▶ [What is needed]: Give the data again exactly, stopping after the "TR2: NMOS (G" line.

[Opening Record set section]

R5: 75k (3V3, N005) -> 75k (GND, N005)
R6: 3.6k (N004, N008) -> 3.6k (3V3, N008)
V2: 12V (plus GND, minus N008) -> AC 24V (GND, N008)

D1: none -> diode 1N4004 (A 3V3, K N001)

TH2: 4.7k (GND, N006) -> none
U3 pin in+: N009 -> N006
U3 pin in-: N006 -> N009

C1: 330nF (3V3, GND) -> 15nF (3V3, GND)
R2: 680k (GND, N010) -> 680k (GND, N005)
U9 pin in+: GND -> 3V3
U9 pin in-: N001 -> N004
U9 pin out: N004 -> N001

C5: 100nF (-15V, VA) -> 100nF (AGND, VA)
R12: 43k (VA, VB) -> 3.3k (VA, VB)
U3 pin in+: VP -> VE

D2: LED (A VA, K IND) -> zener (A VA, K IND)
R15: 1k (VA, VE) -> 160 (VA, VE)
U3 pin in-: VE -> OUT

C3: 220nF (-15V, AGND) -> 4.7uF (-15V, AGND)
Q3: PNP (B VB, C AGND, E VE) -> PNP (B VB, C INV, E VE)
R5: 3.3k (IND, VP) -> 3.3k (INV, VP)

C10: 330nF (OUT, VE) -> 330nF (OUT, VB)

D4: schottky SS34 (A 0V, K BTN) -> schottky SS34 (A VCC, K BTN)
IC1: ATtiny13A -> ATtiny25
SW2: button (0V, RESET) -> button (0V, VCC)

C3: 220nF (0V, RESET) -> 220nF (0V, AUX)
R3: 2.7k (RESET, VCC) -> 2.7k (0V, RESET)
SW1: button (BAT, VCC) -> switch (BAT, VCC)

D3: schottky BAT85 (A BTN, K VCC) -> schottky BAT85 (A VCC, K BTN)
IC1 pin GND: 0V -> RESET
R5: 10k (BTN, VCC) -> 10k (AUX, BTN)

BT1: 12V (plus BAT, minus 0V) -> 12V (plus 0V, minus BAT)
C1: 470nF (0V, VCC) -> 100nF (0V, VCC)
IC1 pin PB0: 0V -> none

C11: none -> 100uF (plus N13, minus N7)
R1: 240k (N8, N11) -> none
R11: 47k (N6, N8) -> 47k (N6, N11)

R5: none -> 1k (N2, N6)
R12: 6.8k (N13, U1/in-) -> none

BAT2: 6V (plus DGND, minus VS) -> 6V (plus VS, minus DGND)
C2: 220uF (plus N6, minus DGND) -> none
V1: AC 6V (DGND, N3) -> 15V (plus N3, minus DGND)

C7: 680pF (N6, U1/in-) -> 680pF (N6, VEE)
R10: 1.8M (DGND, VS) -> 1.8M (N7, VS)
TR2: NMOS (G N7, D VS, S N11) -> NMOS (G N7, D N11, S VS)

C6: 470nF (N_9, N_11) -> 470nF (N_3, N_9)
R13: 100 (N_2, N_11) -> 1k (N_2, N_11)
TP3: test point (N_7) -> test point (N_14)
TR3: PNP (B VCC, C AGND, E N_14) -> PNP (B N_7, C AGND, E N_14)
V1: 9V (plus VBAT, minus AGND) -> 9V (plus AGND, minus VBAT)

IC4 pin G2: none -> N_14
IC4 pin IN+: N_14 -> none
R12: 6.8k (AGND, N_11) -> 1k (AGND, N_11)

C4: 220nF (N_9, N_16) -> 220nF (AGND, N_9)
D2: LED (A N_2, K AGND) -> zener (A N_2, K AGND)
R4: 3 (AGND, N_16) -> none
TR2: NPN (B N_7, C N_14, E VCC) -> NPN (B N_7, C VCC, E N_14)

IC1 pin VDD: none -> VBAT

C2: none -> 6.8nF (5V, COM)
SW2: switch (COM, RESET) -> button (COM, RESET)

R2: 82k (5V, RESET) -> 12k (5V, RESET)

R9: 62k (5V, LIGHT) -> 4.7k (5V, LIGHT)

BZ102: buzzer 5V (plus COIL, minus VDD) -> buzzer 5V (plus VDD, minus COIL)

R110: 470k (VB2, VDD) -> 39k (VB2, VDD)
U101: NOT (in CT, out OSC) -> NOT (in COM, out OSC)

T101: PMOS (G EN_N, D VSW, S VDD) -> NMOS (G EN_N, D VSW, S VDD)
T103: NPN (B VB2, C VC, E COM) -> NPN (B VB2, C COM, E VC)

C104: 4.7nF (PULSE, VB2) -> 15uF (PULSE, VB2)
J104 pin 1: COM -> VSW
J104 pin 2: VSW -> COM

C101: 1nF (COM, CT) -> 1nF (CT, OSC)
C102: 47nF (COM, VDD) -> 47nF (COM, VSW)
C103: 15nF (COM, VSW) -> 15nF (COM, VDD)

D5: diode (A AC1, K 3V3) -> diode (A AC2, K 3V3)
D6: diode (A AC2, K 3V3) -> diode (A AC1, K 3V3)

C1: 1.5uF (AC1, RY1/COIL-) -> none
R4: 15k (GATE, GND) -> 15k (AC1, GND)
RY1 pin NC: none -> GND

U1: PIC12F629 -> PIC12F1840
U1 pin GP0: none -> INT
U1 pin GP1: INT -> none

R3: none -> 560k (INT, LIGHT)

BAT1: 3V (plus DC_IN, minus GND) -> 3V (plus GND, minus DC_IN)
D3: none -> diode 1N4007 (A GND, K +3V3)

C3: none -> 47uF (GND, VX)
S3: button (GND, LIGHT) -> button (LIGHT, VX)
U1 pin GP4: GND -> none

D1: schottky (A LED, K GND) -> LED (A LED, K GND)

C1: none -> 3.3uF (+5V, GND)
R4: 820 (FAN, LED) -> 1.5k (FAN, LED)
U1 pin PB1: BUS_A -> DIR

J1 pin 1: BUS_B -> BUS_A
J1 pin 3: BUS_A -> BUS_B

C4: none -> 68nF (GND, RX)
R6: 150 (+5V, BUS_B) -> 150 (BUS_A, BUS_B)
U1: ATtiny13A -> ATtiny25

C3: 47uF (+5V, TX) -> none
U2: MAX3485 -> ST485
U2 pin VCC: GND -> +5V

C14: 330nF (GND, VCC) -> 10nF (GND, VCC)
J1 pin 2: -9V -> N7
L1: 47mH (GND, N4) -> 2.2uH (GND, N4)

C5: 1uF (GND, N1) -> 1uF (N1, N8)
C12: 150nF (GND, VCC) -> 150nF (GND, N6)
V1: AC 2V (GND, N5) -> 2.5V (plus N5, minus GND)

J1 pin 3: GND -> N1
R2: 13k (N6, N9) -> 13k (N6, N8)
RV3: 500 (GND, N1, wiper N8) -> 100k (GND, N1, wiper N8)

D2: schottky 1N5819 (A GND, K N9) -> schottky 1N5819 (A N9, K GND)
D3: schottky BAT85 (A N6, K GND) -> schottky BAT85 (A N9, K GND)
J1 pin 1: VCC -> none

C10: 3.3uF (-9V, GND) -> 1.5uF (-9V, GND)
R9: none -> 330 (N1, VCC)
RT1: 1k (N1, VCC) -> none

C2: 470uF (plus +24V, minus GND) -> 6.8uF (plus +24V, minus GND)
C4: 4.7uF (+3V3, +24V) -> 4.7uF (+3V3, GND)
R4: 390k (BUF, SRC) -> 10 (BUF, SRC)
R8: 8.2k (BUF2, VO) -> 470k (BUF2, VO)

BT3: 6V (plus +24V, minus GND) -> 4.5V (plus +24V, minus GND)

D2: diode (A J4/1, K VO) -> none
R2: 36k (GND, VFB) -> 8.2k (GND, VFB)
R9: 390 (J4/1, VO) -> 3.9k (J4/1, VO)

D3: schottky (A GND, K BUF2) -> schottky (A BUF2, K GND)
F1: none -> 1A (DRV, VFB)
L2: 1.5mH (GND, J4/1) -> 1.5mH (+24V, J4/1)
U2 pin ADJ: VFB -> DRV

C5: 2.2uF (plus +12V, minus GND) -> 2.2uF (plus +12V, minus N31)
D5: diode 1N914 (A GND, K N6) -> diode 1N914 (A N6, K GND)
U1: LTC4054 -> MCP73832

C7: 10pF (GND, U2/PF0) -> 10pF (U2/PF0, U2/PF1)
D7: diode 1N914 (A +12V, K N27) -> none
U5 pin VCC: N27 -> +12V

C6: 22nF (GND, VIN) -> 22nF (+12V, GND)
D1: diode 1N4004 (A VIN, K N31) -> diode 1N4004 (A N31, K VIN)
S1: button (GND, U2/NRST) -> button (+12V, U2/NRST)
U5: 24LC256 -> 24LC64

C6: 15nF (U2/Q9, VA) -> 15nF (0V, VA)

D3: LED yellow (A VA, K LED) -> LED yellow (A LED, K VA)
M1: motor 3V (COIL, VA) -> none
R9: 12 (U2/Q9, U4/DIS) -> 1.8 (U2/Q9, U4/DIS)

[Closing Record set section]

▶ [Answer space]:
R5: 75k (3V3, N005) -> 75k (GND, N005)
R6: 3.6k (N004, N008) -> 3.6k (3V3, N008)
V2: 12V (plus GND, minus N008) -> AC 24V (GND, N008)

D1: none -> diode 1N4004 (A 3V3, K N001)

TH2: 4.7k (GND, N006) -> none
U3 pin in+: N009 -> N006
U3 pin in-: N006 -> N009

C1: 330nF (3V3, GND) -> 15nF (3V3, GND)
R2: 680k (GND, N010) -> 680k (GND, N005)
U9 pin in+: GND -> 3V3
U9 pin in-: N001 -> N004
U9 pin out: N004 -> N001

C5: 100nF (-15V, VA) -> 100nF (AGND, VA)
R12: 43k (VA, VB) -> 3.3k (VA, VB)
U3 pin in+: VP -> VE

D2: LED (A VA, K IND) -> zener (A VA, K IND)
R15: 1k (VA, VE) -> 160 (VA, VE)
U3 pin in-: VE -> OUT

C3: 220nF (-15V, AGND) -> 4.7uF (-15V, AGND)
Q3: PNP (B VB, C AGND, E VE) -> PNP (B VB, C INV, E VE)
R5: 3.3k (IND, VP) -> 3.3k (INV, VP)

C10: 330nF (OUT, VE) -> 330nF (OUT, VB)

D4: schottky SS34 (A 0V, K BTN) -> schottky SS34 (A VCC, K BTN)
IC1: ATtiny13A -> ATtiny25
SW2: button (0V, RESET) -> button (0V, VCC)

C3: 220nF (0V, RESET) -> 220nF (0V, AUX)
R3: 2.7k (RESET, VCC) -> 2.7k (0V, RESET)
SW1: button (BAT, VCC) -> switch (BAT, VCC)

D3: schottky BAT85 (A BTN, K VCC) -> schottky BAT85 (A VCC, K BTN)
IC1 pin GND: 0V -> RESET
R5: 10k (BTN, VCC) -> 10k (AUX, BTN)

BT1: 12V (plus BAT, minus 0V) -> 12V (plus 0V, minus BAT)
C1: 470nF (0V, VCC) -> 100nF (0V, VCC)
IC1 pin PB0: 0V -> none

C11: none -> 100uF (plus N13, minus N7)
R1: 240k (N8, N11) -> none
R11: 47k (N6, N8) -> 47k (N6, N11)

R5: none -> 1k (N2, N6)
R12: 6.8k (N13, U1/in-) -> none

BAT2: 6V (plus DGND, minus VS) -> 6V (plus VS, minus DGND)
C2: 220uF (plus N6, minus DGND) -> none
V1: AC 6V (DGND, N3) -> 15V (plus N3, minus DGND)

C7: 680pF (N6, U1/in-) -> 680pF (N6, VEE)
R10: 1.8M (DGND, VS) -> 1.8M (N7, VS)
TR2: NMOS (G N7, D VS, S N11) -> NMOS (G N7, D N11, S VS)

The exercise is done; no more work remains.